= Beginning of Section =
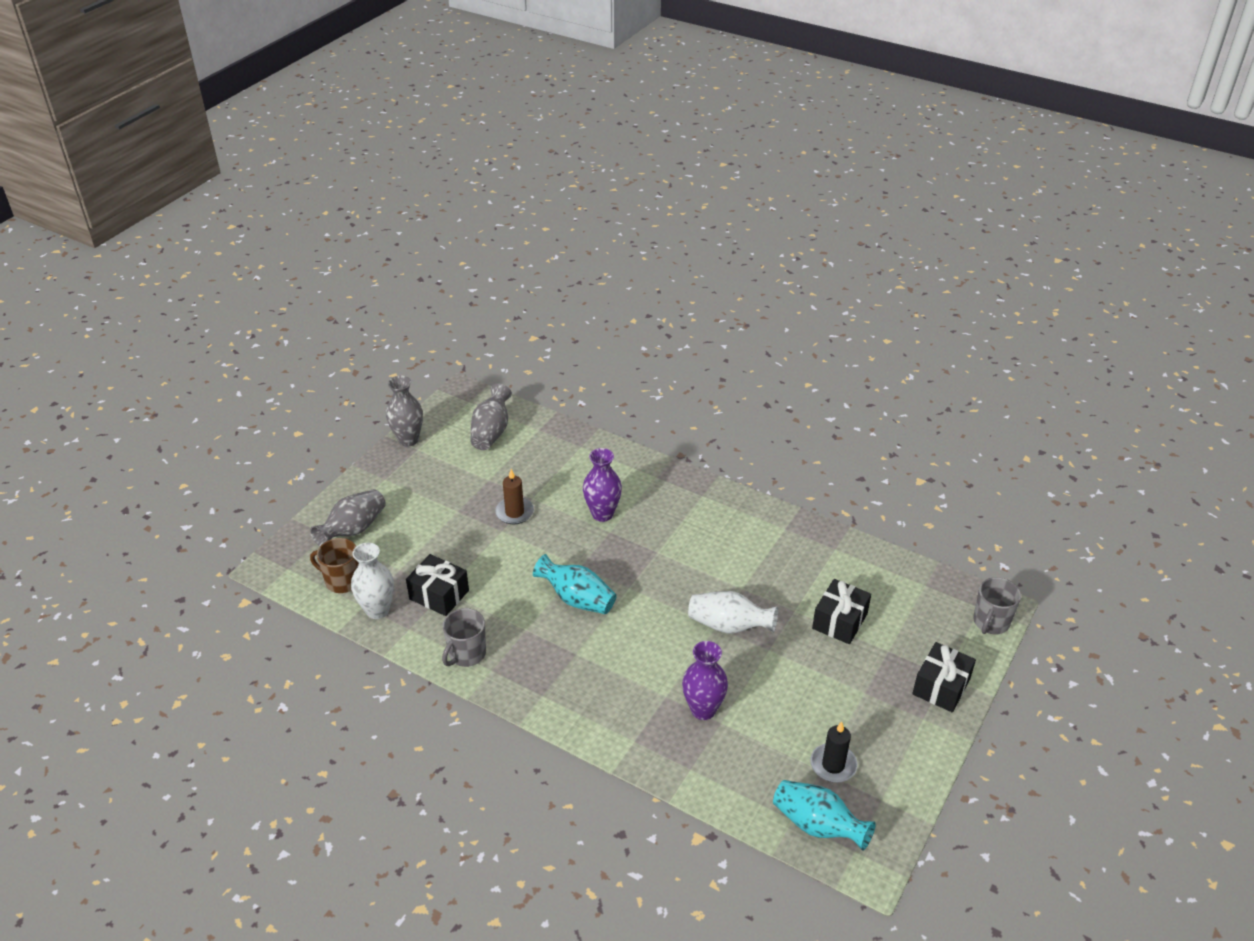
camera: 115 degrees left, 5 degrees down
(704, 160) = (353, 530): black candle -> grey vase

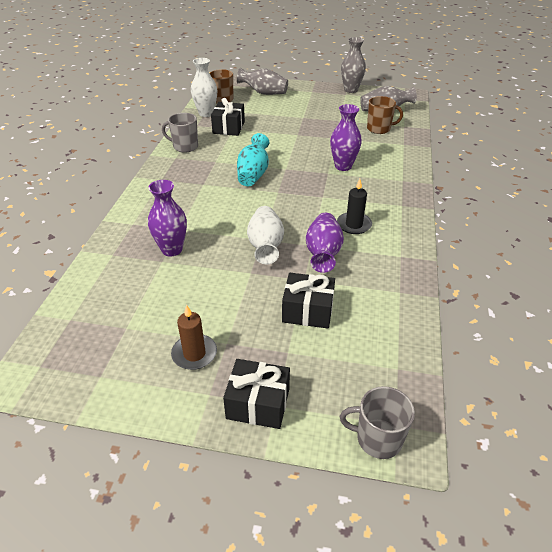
camera: 70 degrees right, 0 degrees up
(514, 512) = (317, 135): brown candle -> brown candle (194, 354)
(533, 452) = (379, 129): none -> brown mug
(759, 583) = (323, 253): none -> purple vase
(818, 825) = (65, 336): turquoise vase -> none
(833, 765) = (133, 335): black candle -> black candle (354, 225)

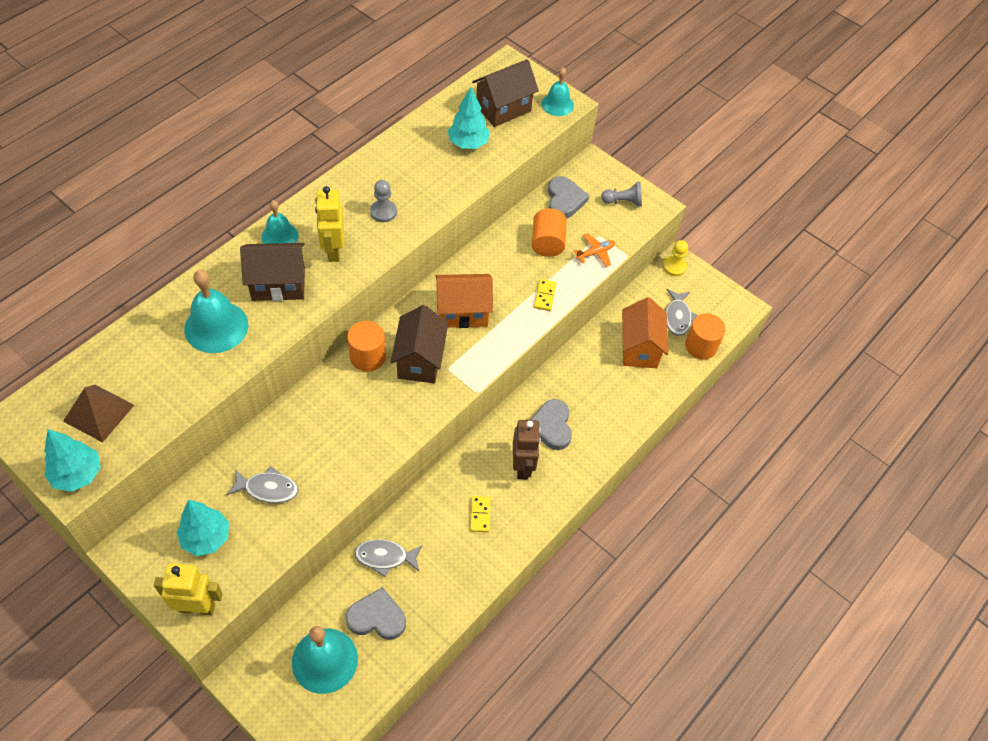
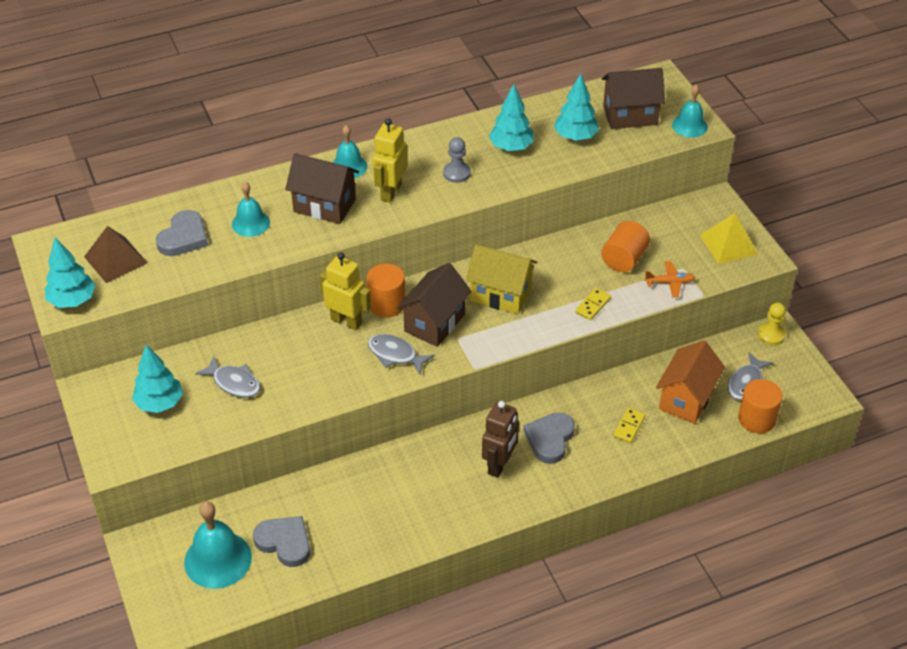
camera: 30 degrees right, 10 degrees down
(197, 607) = (121, 455): yellow robot -> yellow robot (346, 321)
(216, 327) = (250, 223): turquoise bell -> turquoise bell, size x0.62
(385, 557) = (321, 495): grey fish -> grey fish (395, 355)
(418, 171) = (511, 147): none -> turquoise tree
(463, 312) = (500, 294): orange house -> yellow house
(480, 514) = (432, 492): yellow domino -> yellow domino (629, 426)
(564, 200) = (665, 225): grey heart -> grey heart (184, 237)
(623, 201) = (728, 244): grey pawn -> yellow pyramid

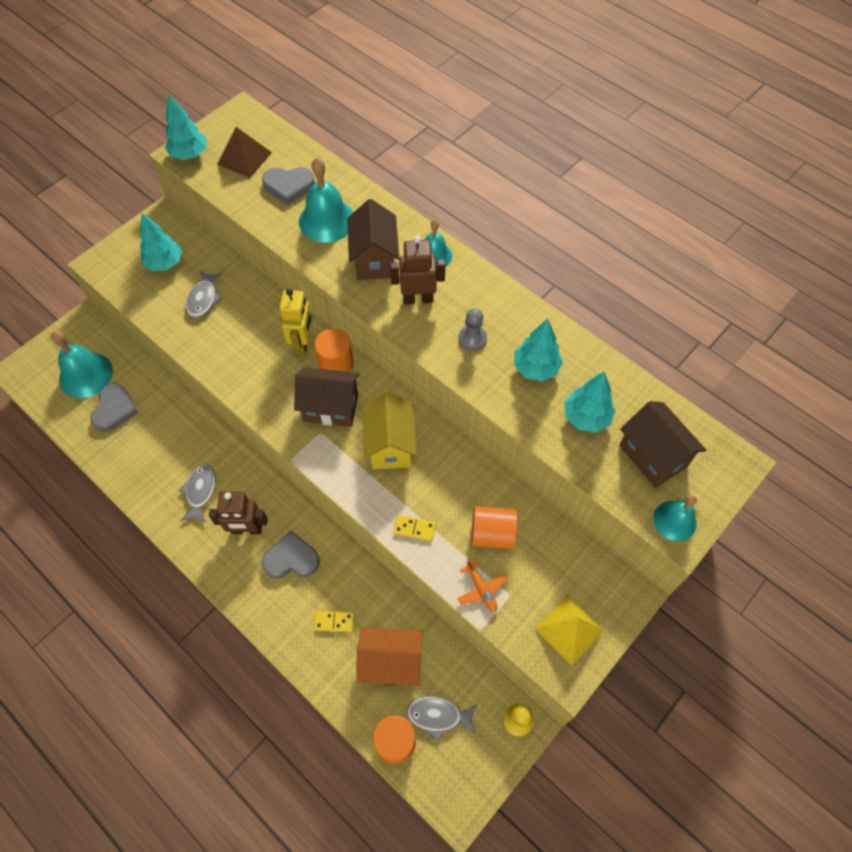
camera: 65 degrees right, 15 degrees up
(250, 223) = (327, 220): turquoise bell -> turquoise bell, size x1.62
(390, 192) = (418, 299): yellow robot -> brown robot
(395, 355) = (280, 394): grey fish -> grey fish (200, 492)

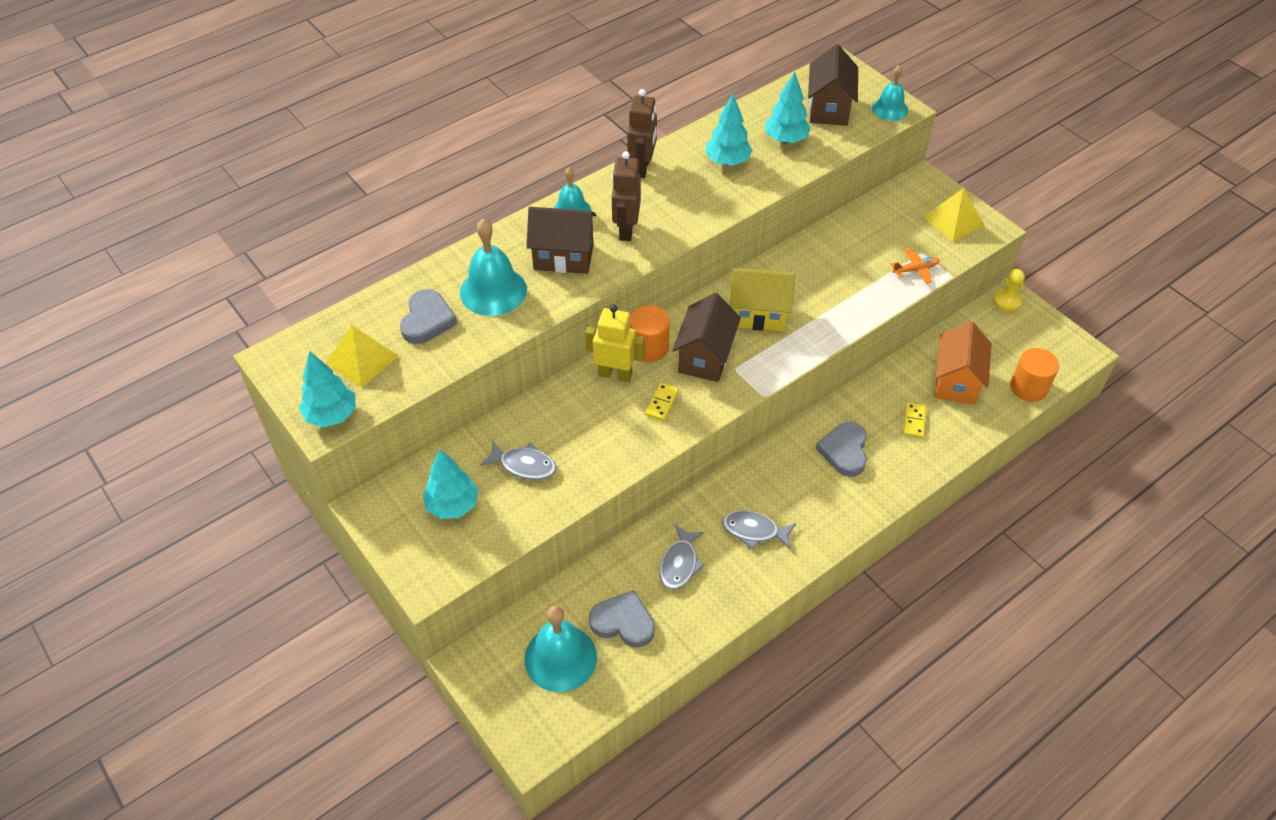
camera: 80 degrees left, 10 degrees down
(244, 158) = (362, 359): brown pyramid -> yellow pyramid
(247, 529) = (806, 488): brown robot -> brown robot (642, 168)
(414, 529) = (852, 307): yellow domino -> yellow domino (662, 403)
(438, 716) = (1004, 354): grey fish -> grey fish (679, 564)
(472, 338) = (684, 198): grey pawn -> none
(492, 534) = (862, 254): orange cylinder -> none
(653, 456) = (829, 109): brown house -> brown house turned 60 degrees counterclockwise

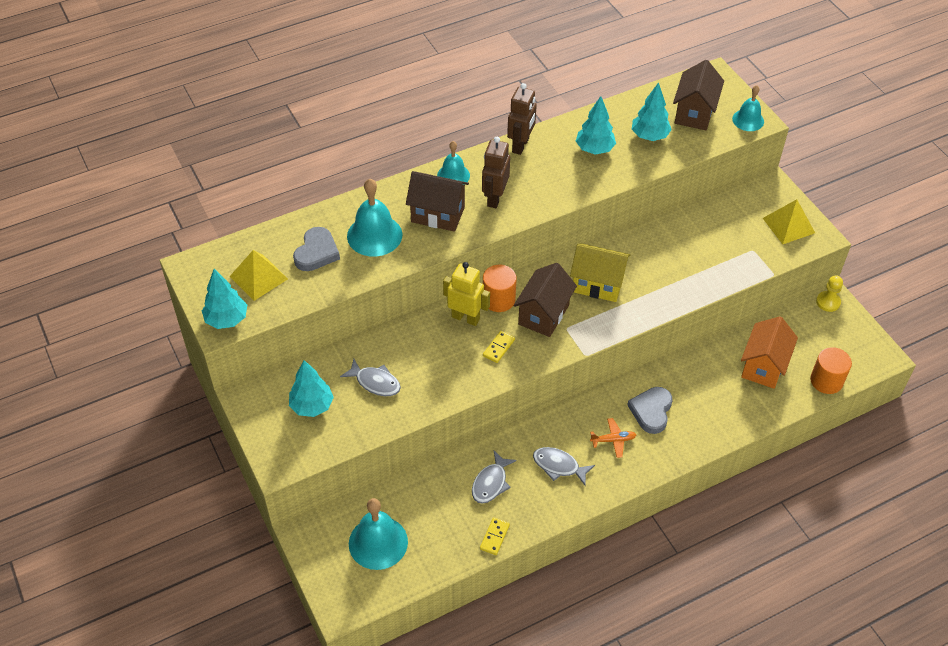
camera: 10 degrees right, 0 degrees up
(623, 622) = (434, 522): grey heart -> none
(914, 421) = (718, 395): yellow domino -> yellow domino (494, 537)
(915, 270) = (743, 264): orange plane -> orange plane (613, 440)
= End of Section =
▶ _What is required_
The lines to repeat run from the line containing "(533, 452) = (379, 129): none -> brown mug" through the last line of the material above; give them exactly, without the pictures.

▶ _Solution to this task_
(533, 452) = (379, 129): none -> brown mug
(759, 583) = (323, 253): none -> purple vase
(818, 825) = (65, 336): turquoise vase -> none
(833, 765) = (133, 335): black candle -> black candle (354, 225)

camera: 30 degrees right, 10 degrees down
(197, 607) = (121, 455): yellow robot -> yellow robot (346, 321)
(216, 327) = (250, 223): turquoise bell -> turquoise bell, size x0.62
(385, 557) = (321, 495): grey fish -> grey fish (395, 355)
(418, 171) = (511, 147): none -> turquoise tree
(463, 312) = (500, 294): orange house -> yellow house
(480, 514) = (432, 492): yellow domino -> yellow domino (629, 426)
(564, 200) = (665, 225): grey heart -> grey heart (184, 237)
(623, 201) = (728, 244): grey pawn -> yellow pyramid

camera: 65 degrees right, 15 degrees up
(250, 223) = (327, 220): turquoise bell -> turquoise bell, size x1.62
(390, 192) = (418, 299): yellow robot -> brown robot
(395, 355) = (280, 394): grey fish -> grey fish (200, 492)

camera: 80 degrees left, 10 degrees down
(244, 158) = (362, 359): brown pyramid -> yellow pyramid
(247, 529) = (806, 488): brown robot -> brown robot (642, 168)
(414, 529) = (852, 307): yellow domino -> yellow domino (662, 403)
(438, 716) = (1004, 354): grey fish -> grey fish (679, 564)
(472, 338) = (684, 198): grey pawn -> none
(492, 534) = (862, 254): orange cylinder -> none
(653, 456) = (829, 109): brown house -> brown house turned 60 degrees counterclockwise

camera: 10 degrees right, 0 degrees up
(623, 622) = (434, 522): grey heart -> none
(914, 421) = (718, 395): yellow domino -> yellow domino (494, 537)
(915, 270) = (743, 264): orange plane -> orange plane (613, 440)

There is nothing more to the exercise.